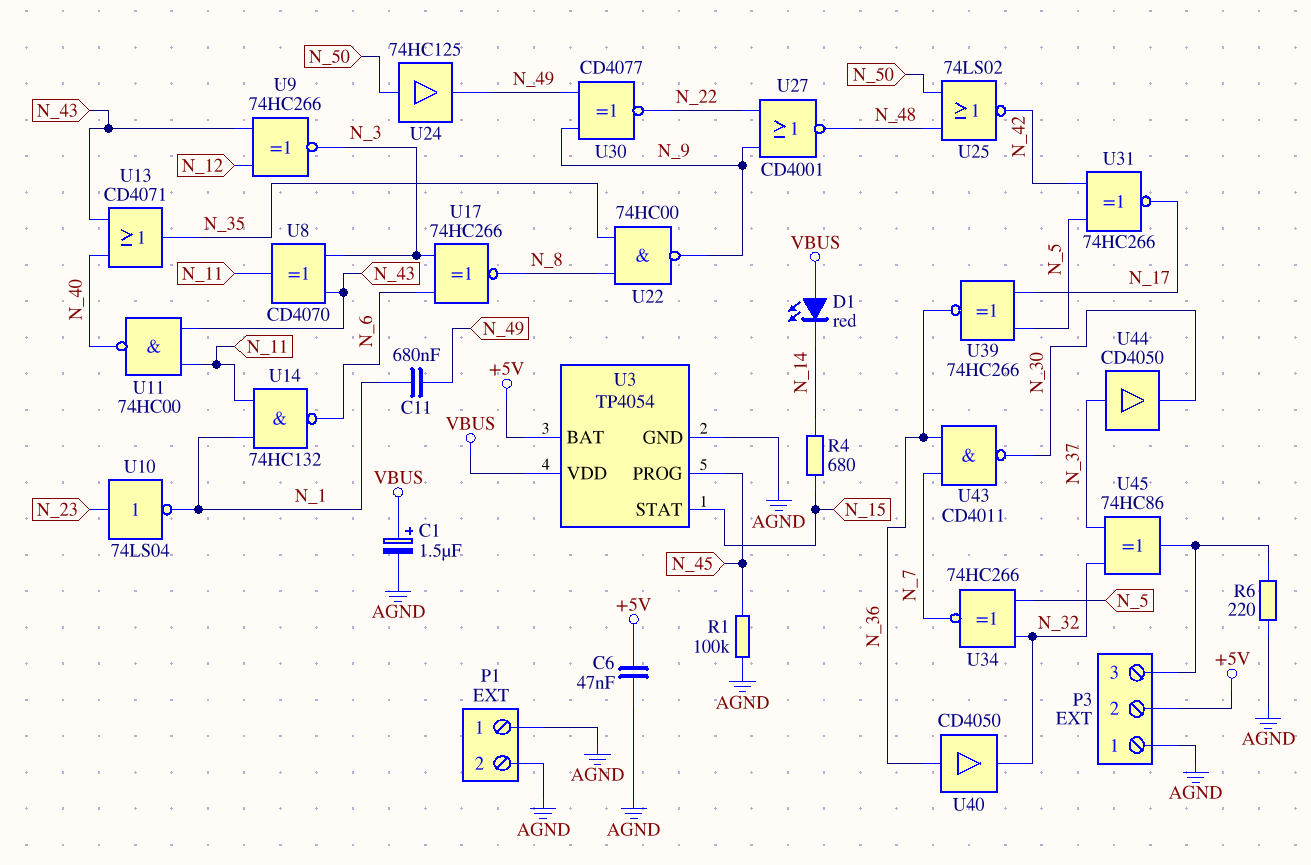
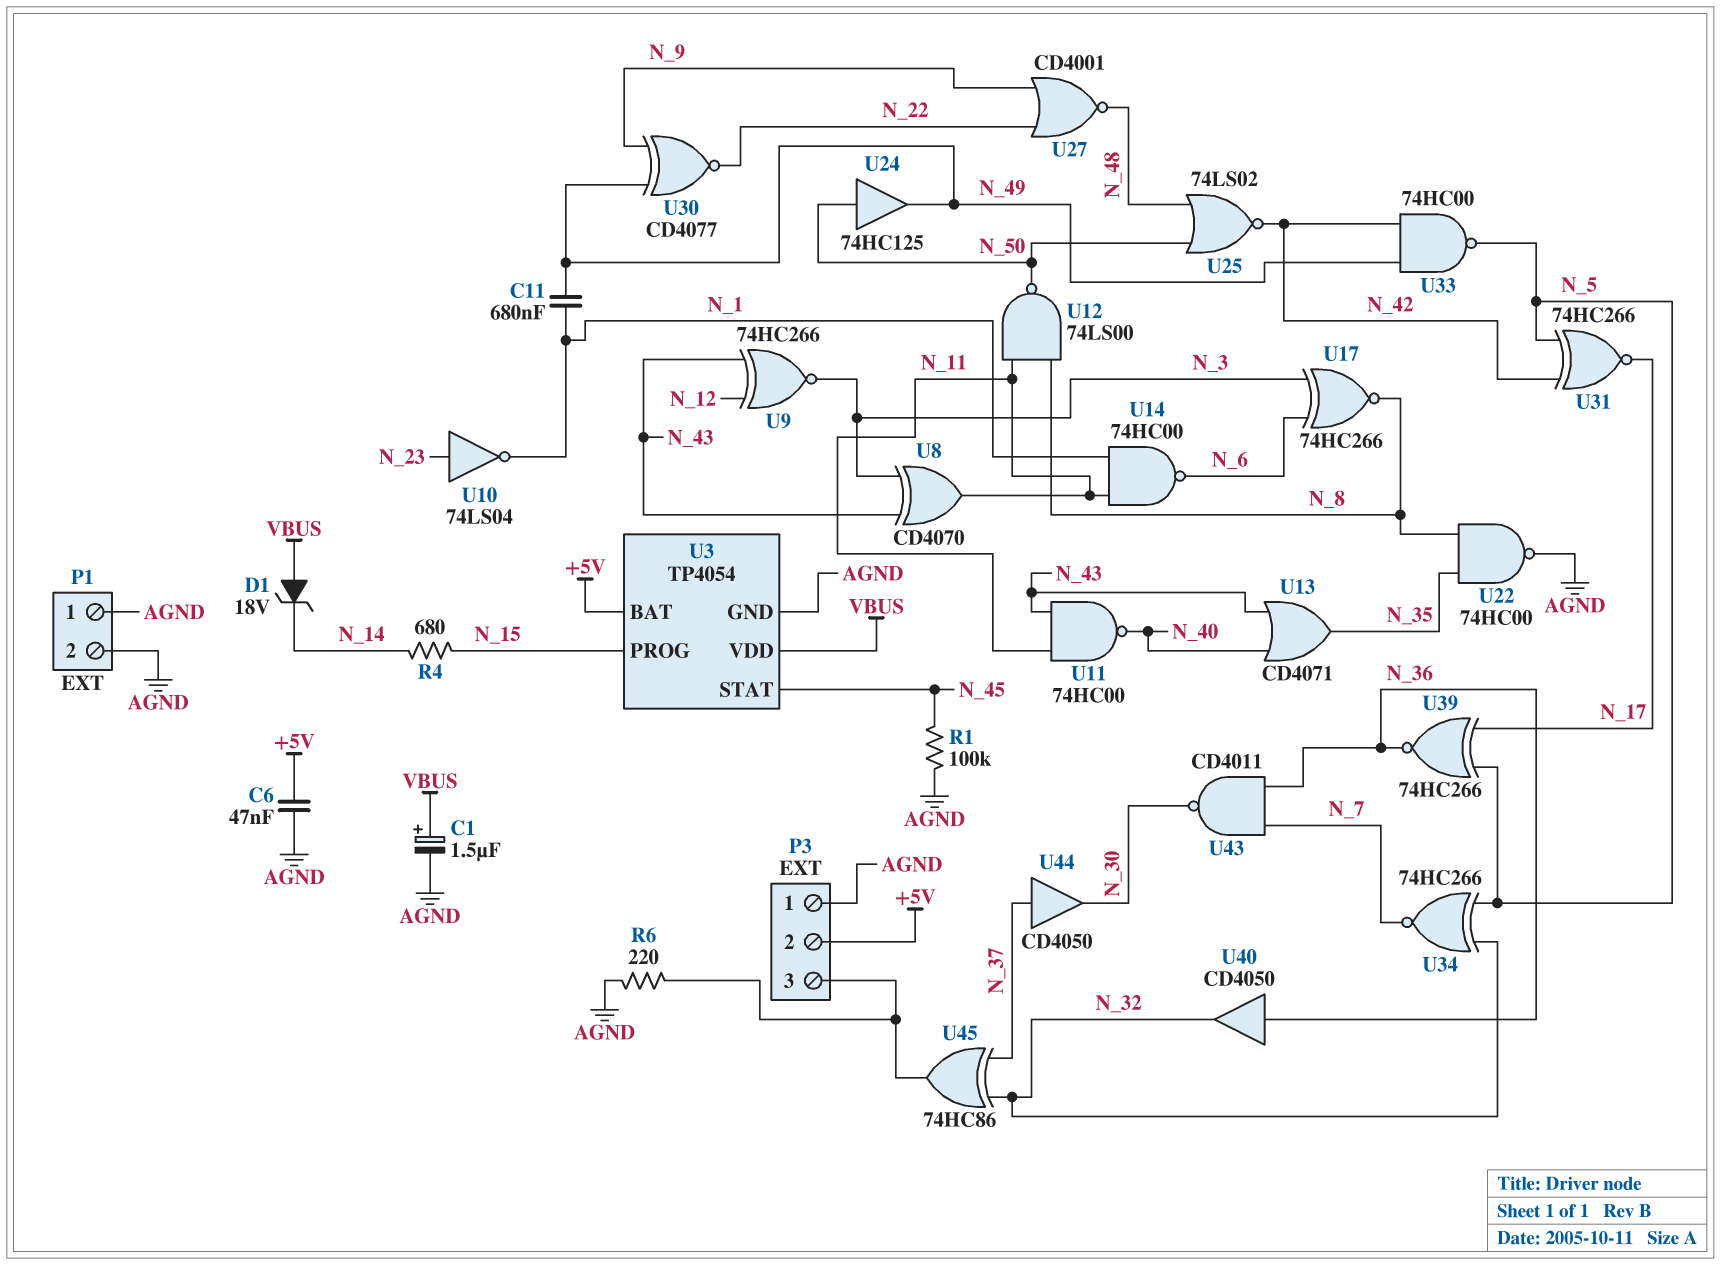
D1: LED red (A VBUS, K N_14) -> zener 18V (A VBUS, K N_14)
U3 pin PROG: N_45 -> N_15
U3 pin STAT: N_15 -> N_45
U12: none -> NAND 74LS00 (in N_8, in N_11, out N_50)
U14: NAND 74HC132 (in N_1, in N_11, out N_6) -> NAND 74HC00 (in N_1, in N_11, out N_6)
U22: NAND 74HC00 (in N_8, in N_35, out N_9) -> NAND 74HC00 (in N_8, in N_35, out AGND)
U33: none -> NAND 74HC00 (in N_42, in N_49, out N_5)

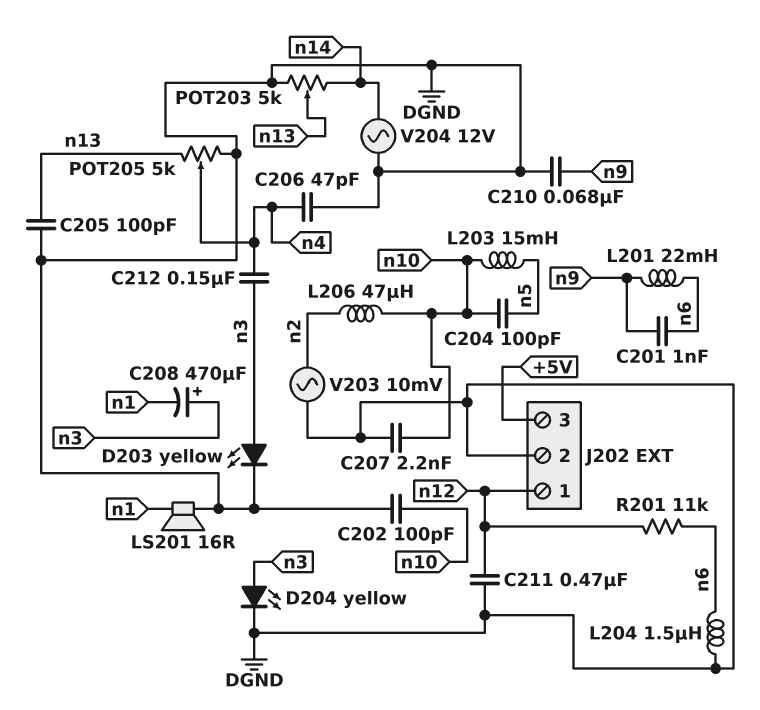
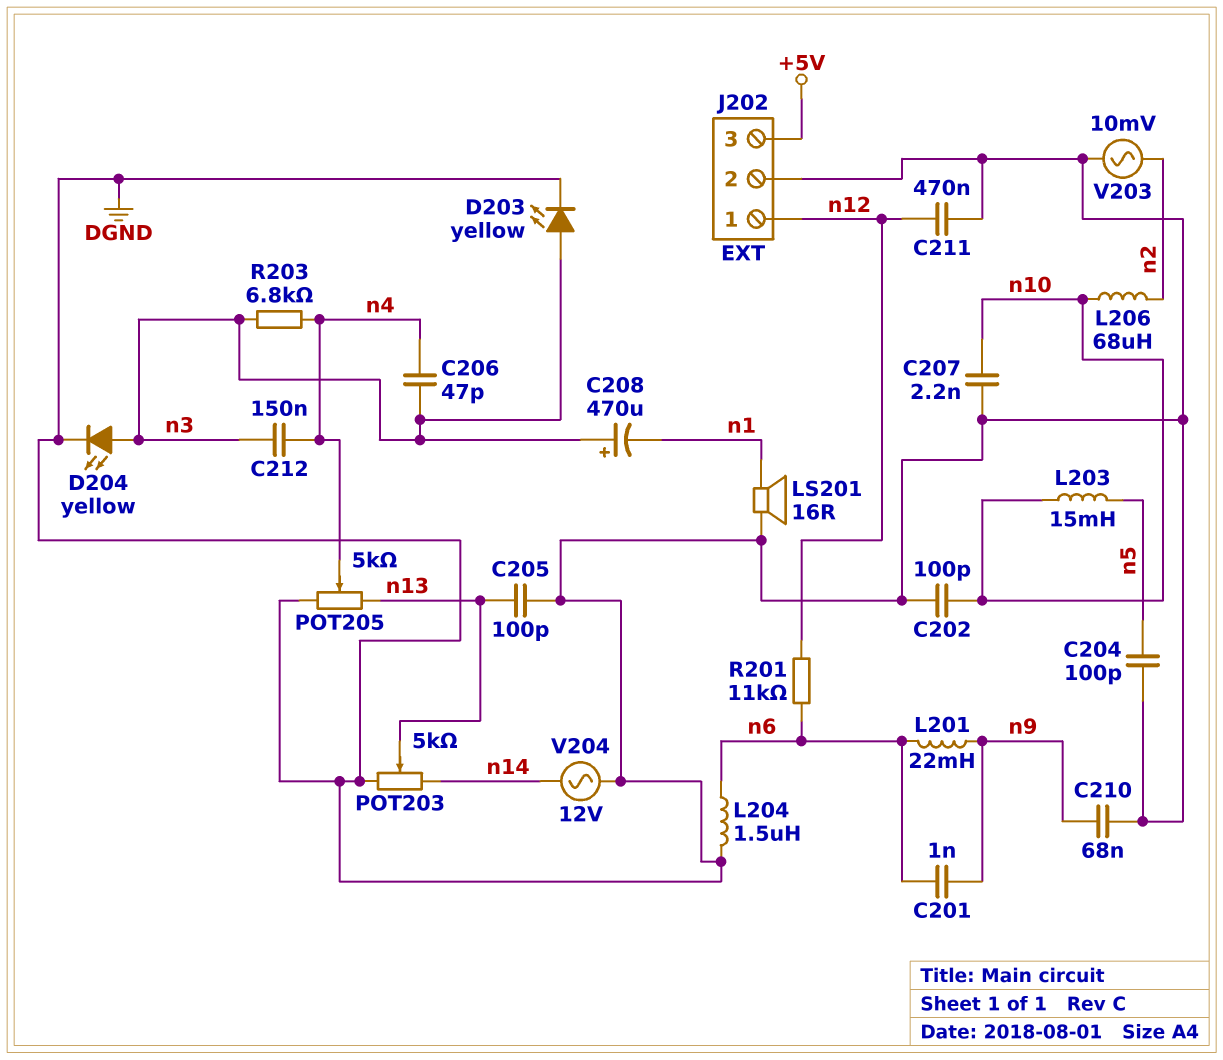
C204: 100pF (n5, n10) -> 100pF (DGND, n5)
C206: 47pF (DGND, n4) -> 47pF (n3, n4)
L206: 47uH (n2, n10) -> 68uH (n2, n10)
R203: none -> 6.8k (n3, n4)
──────────
### PROBLEM STATEMENT
Pictures are to be left out. Write out only the lines above starting at the one with "U12: none ->" and ending at the one with "C206: 47pF (DGND, n4) -> 47pF (n3, n4)", both lines included, exactly.

### REPLY TO THE EXERCISE
U12: none -> NAND 74LS00 (in N_8, in N_11, out N_50)
U14: NAND 74HC132 (in N_1, in N_11, out N_6) -> NAND 74HC00 (in N_1, in N_11, out N_6)
U22: NAND 74HC00 (in N_8, in N_35, out N_9) -> NAND 74HC00 (in N_8, in N_35, out AGND)
U33: none -> NAND 74HC00 (in N_42, in N_49, out N_5)

C204: 100pF (n5, n10) -> 100pF (DGND, n5)
C206: 47pF (DGND, n4) -> 47pF (n3, n4)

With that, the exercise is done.